Nothing but the records, transcribed verbatim and stripped of images, should appear in the answer.

■ **MATERIAL PROVIDED**:
Content starts
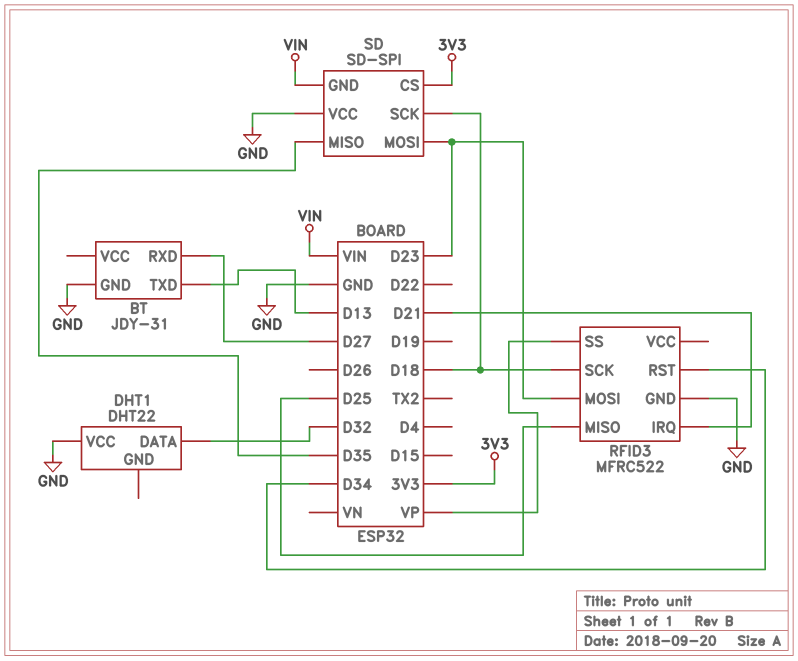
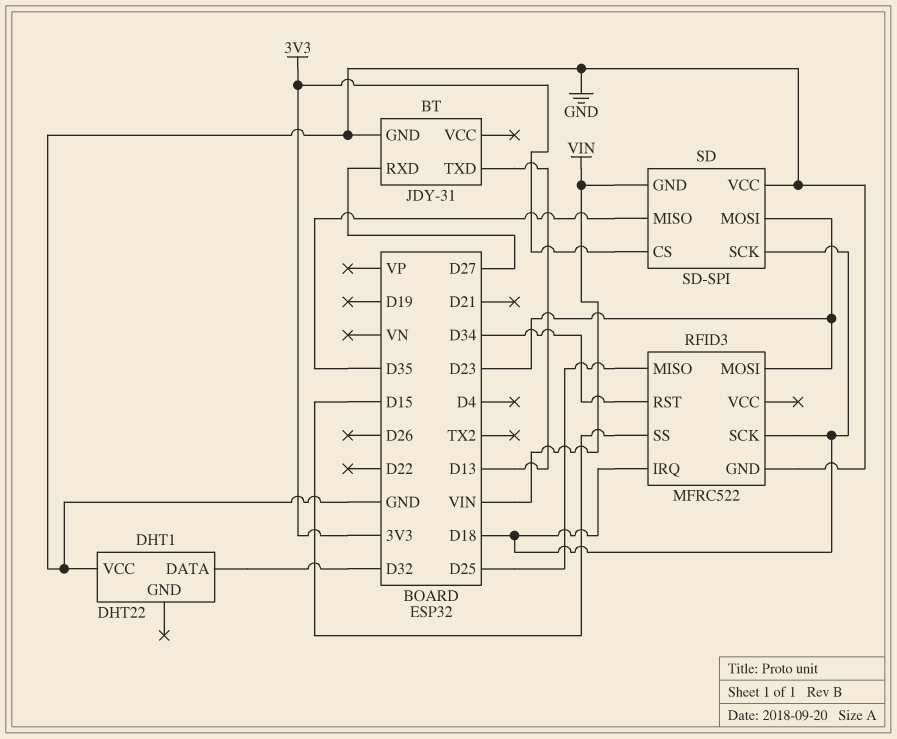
RFID3 pin IRQ: D21 -> D18
RFID3 pin SS: VP -> D15

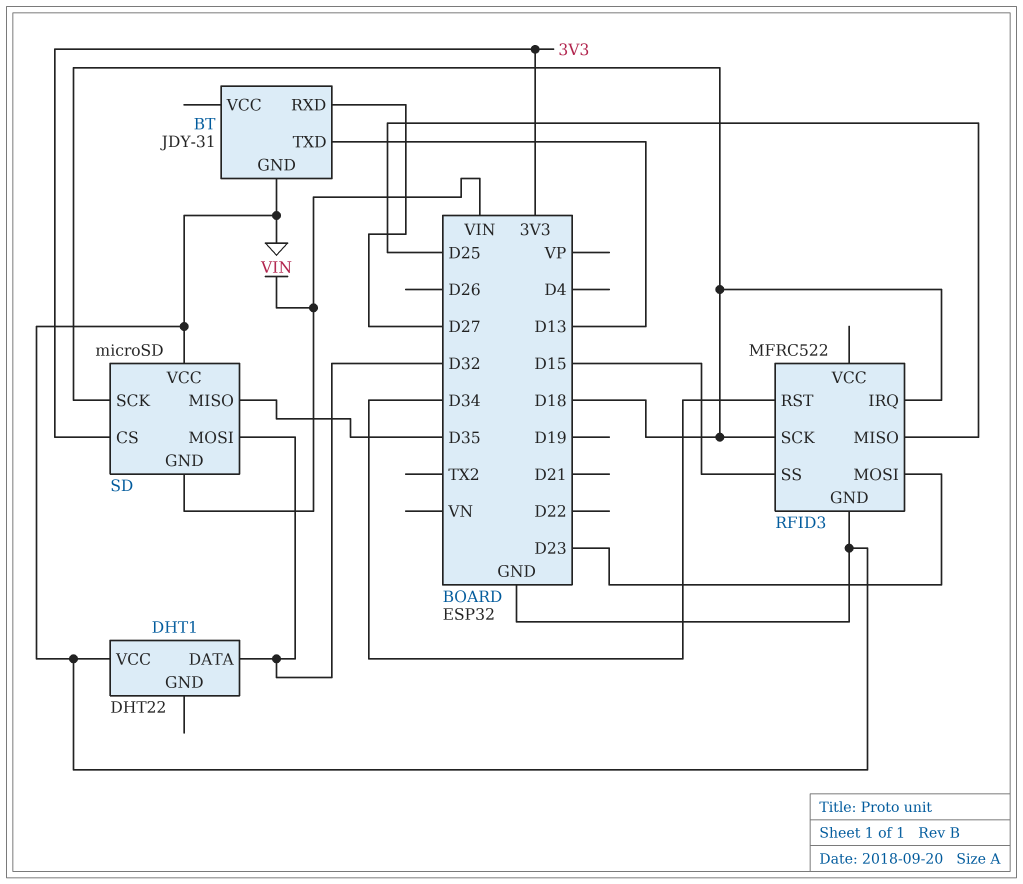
SD: SD-SPI -> microSD
SD pin MOSI: D23 -> D32

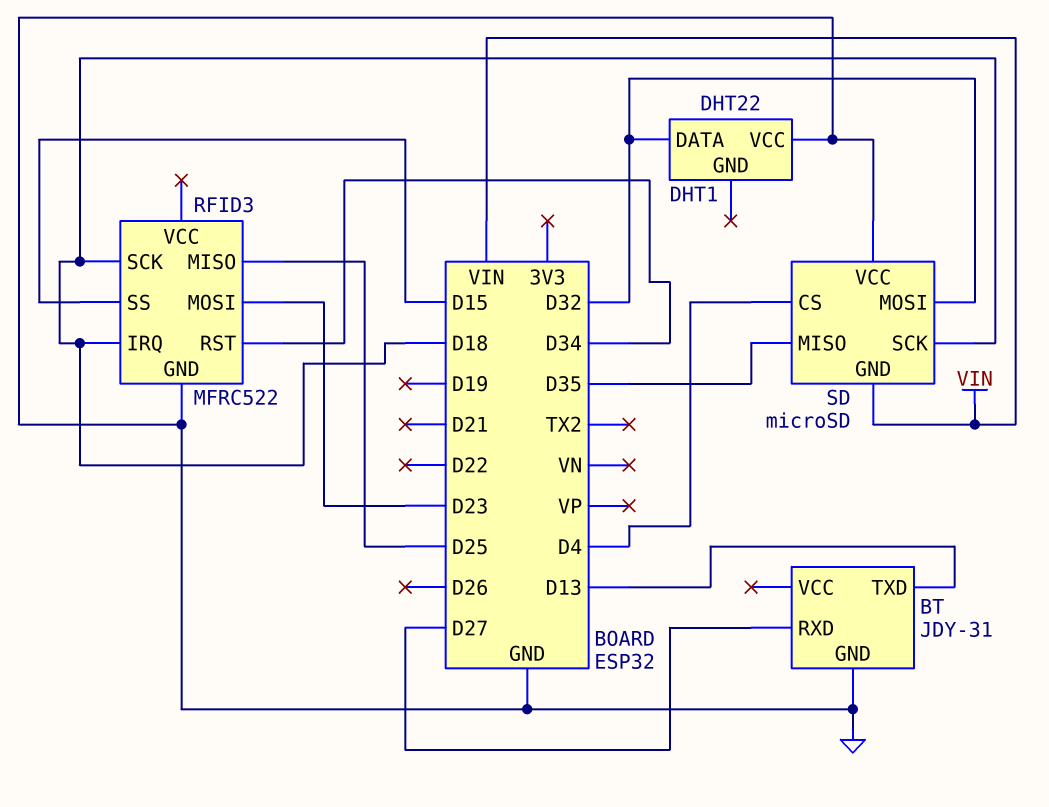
SD pin CS: 3V3 -> D4

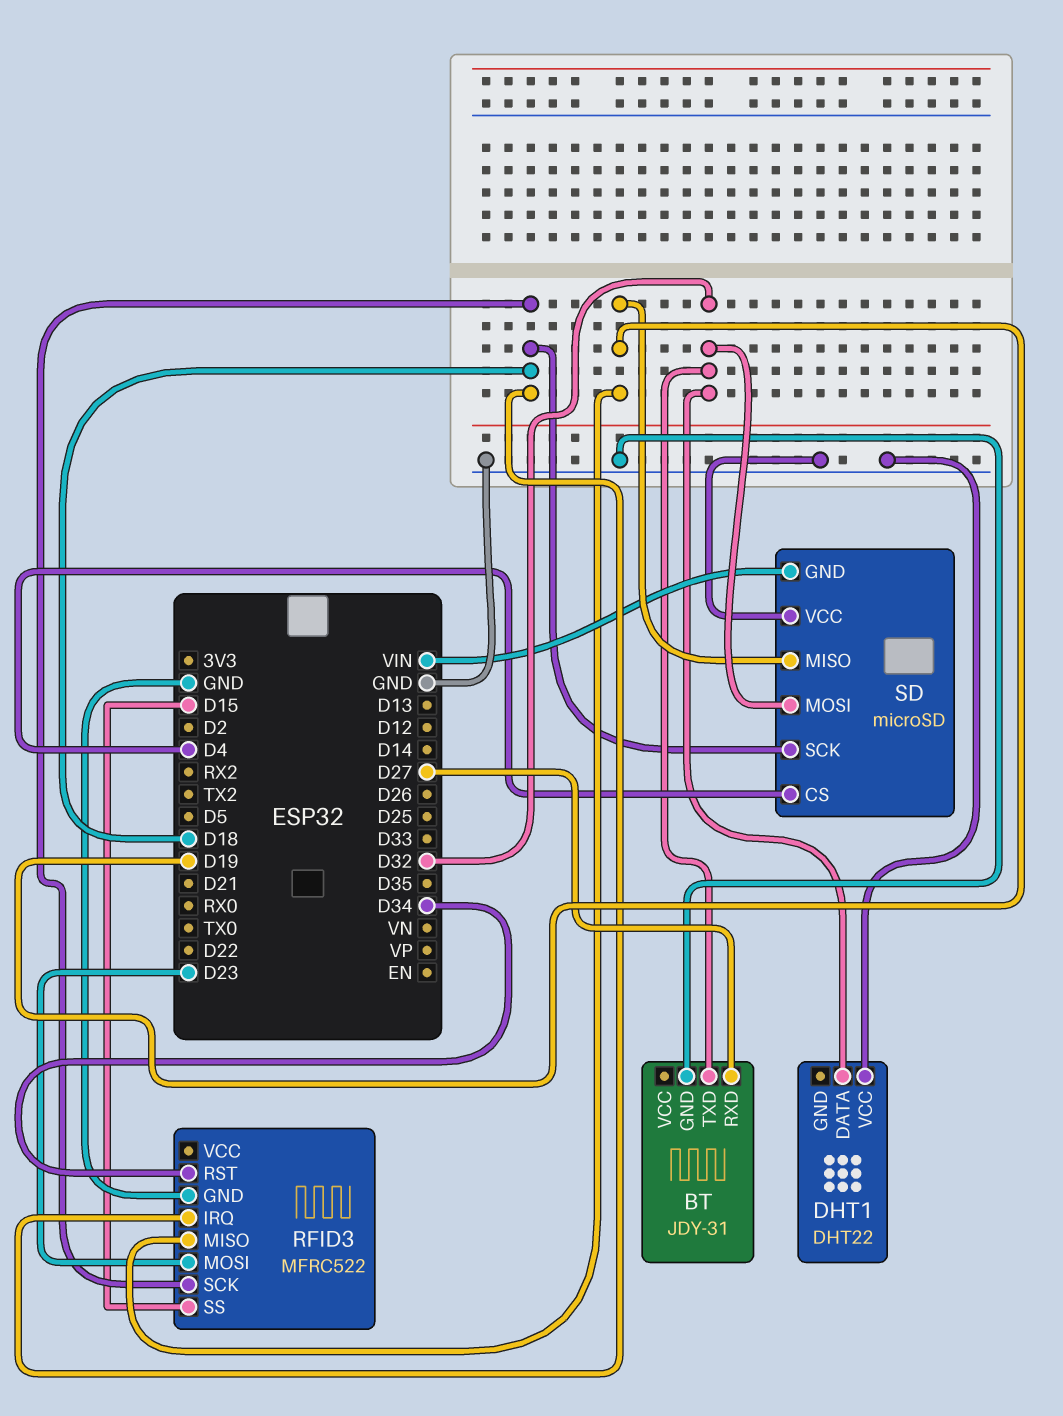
BT pin TXD: D13 -> D32
RFID3 pin MISO: D25 -> D19
SD pin MISO: D35 -> D19

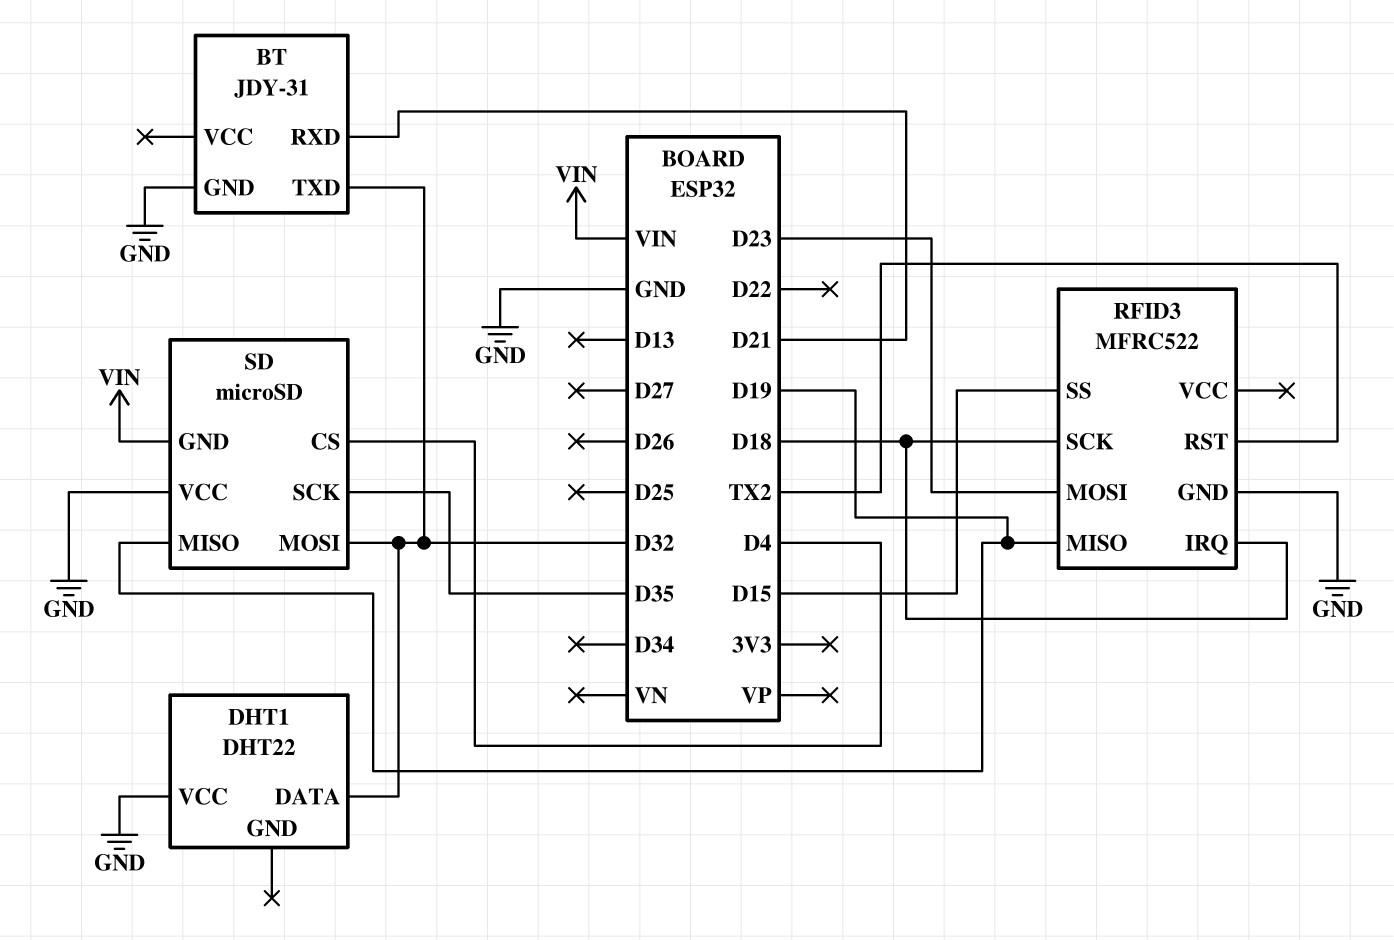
BT pin RXD: D27 -> D21
RFID3 pin RST: D34 -> TX2
SD pin SCK: D18 -> D35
Content ends
■ **RESULT OF THE EXERCISE**:
RFID3 pin IRQ: D21 -> D18
RFID3 pin SS: VP -> D15

SD: SD-SPI -> microSD
SD pin MOSI: D23 -> D32

SD pin CS: 3V3 -> D4

BT pin TXD: D13 -> D32
RFID3 pin MISO: D25 -> D19
SD pin MISO: D35 -> D19

BT pin RXD: D27 -> D21
RFID3 pin RST: D34 -> TX2
SD pin SCK: D18 -> D35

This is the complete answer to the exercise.